─── Dataset
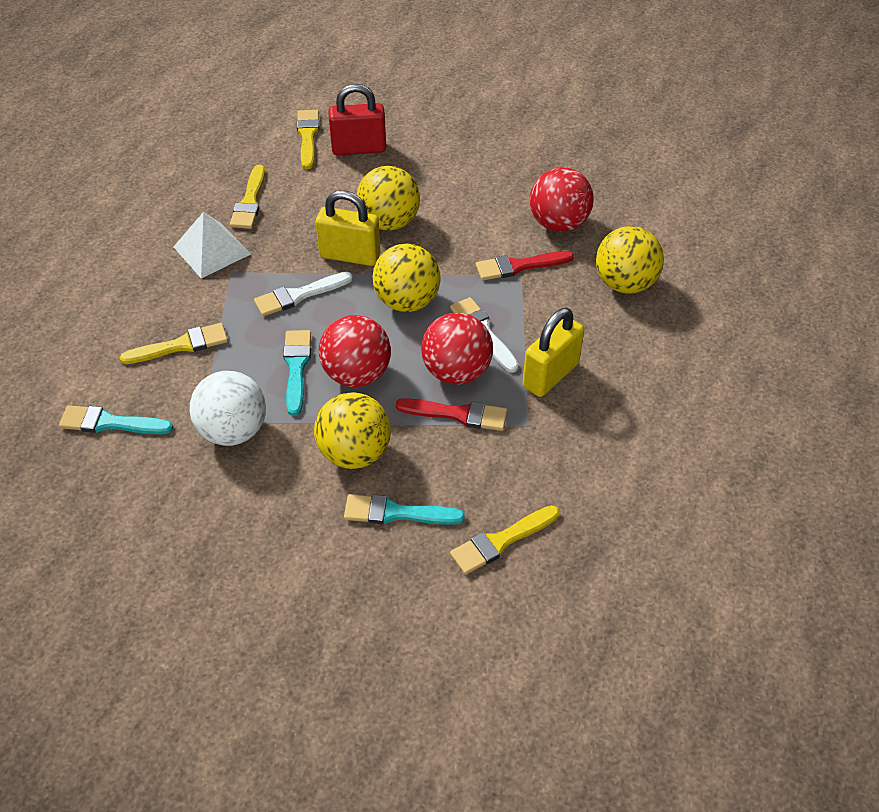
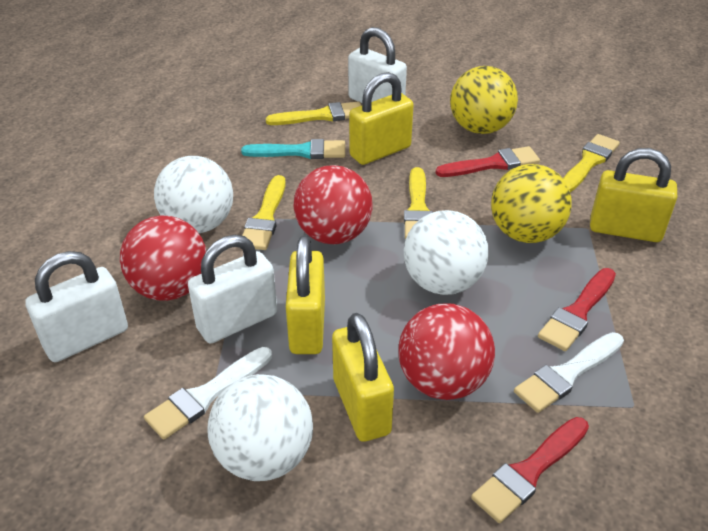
red brush: 2 -> 3
red padlock: 1 -> 0
turquoise brush: 3 -> 1
white ball: 1 -> 3
white padlock: 0 -> 3
white pyramid: 1 -> 0
yellow ball: 4 -> 2
yellow padlock: 2 -> 4

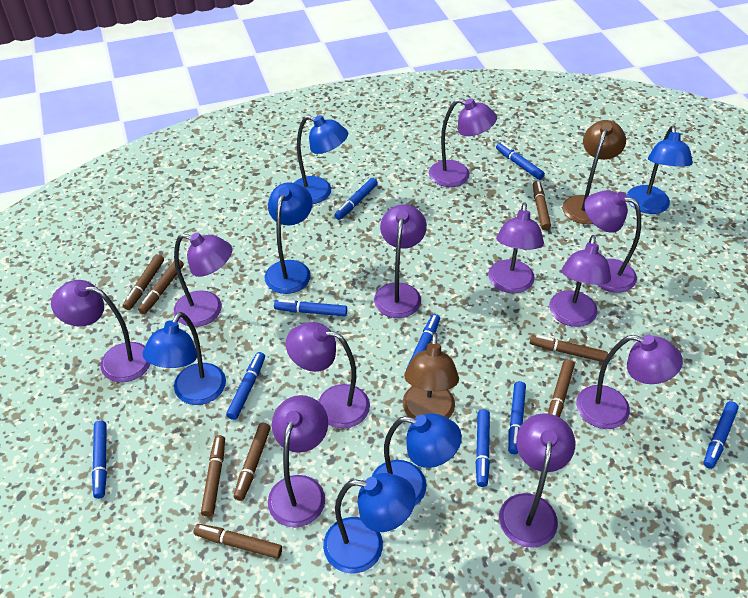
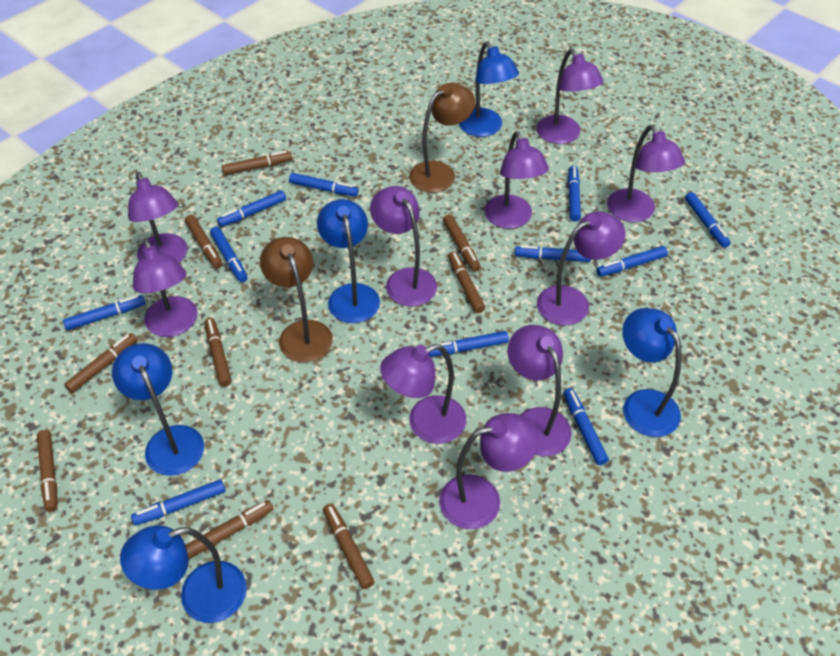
blue lamp: 6 -> 5
blue marker: 9 -> 11
brown marker: 8 -> 9
purple lamp: 11 -> 10

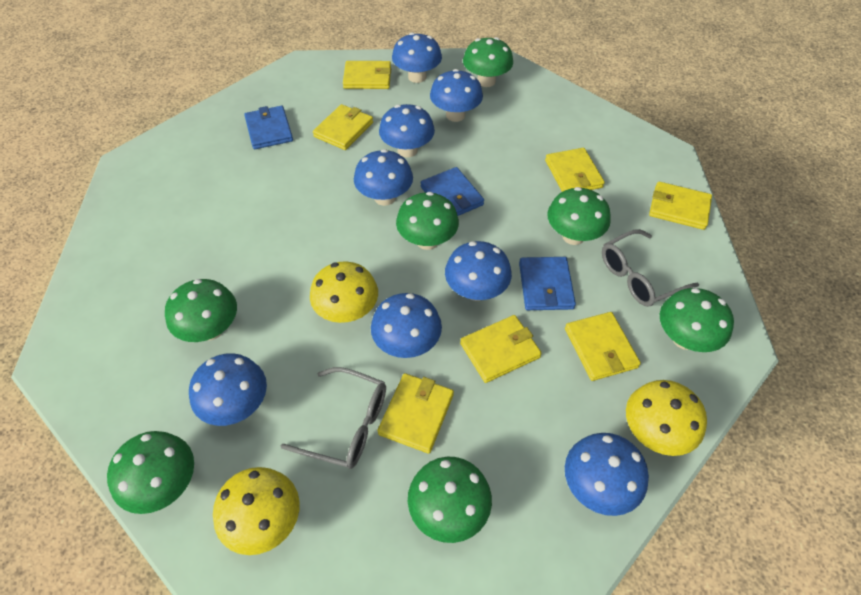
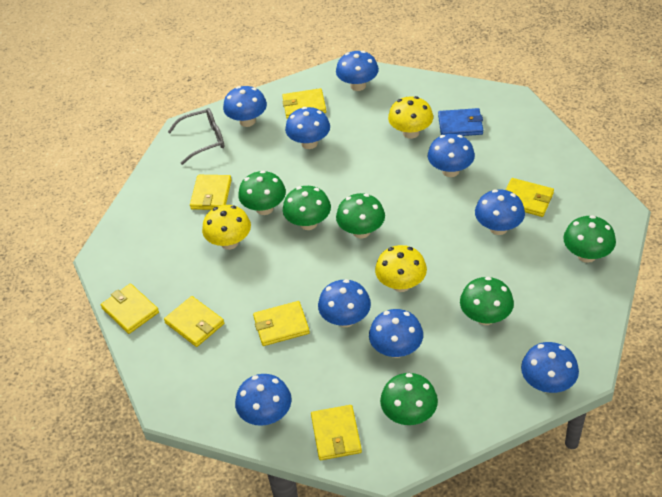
blue mushroom: 8 -> 9
blue wallet: 3 -> 1
green mushroom: 7 -> 6
grey glasses: 2 -> 1

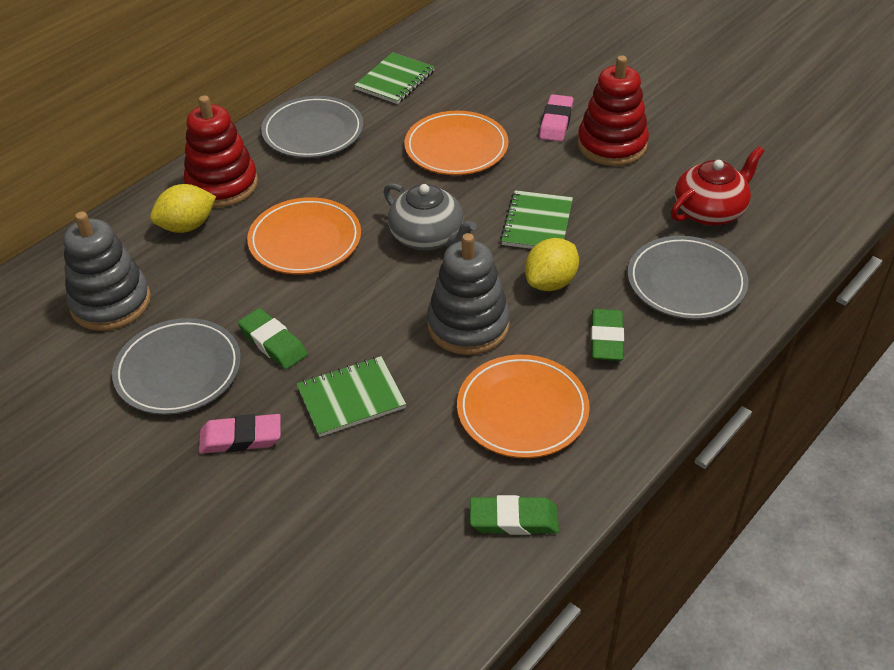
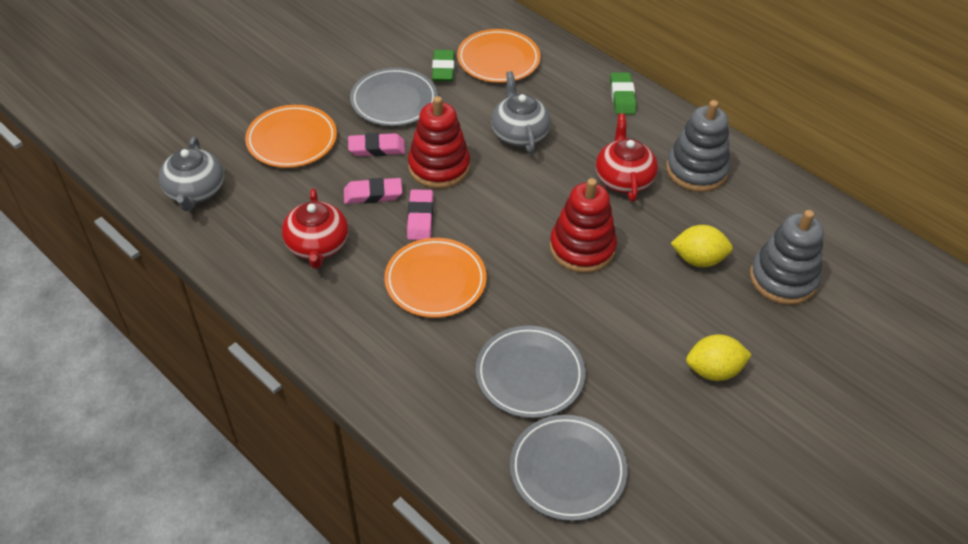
green eraser: 3 -> 2
green notebook: 3 -> 0
grey teapot: 1 -> 2
pink eraser: 2 -> 3
red teapot: 1 -> 2

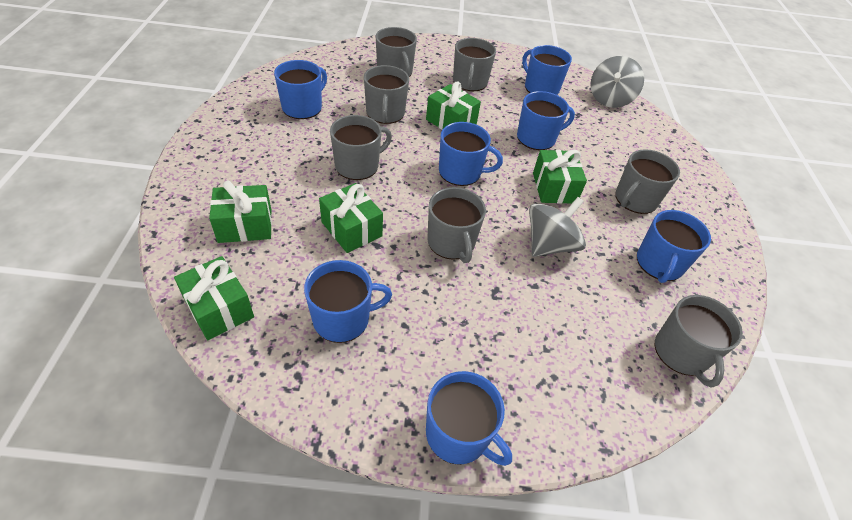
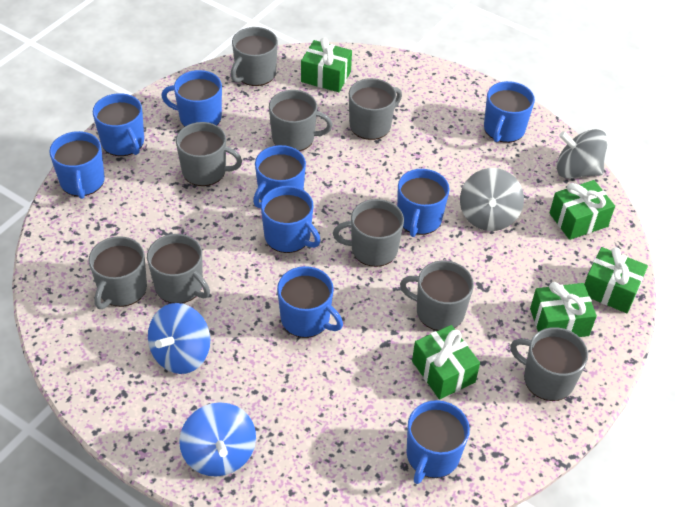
blue mug: 7 -> 9
blue spinning top: 0 -> 2
grey mug: 7 -> 9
──────
> Work instructions
In how many lines of the material does the word "padlock" occur? Reply with only that number.

> Worked solution
3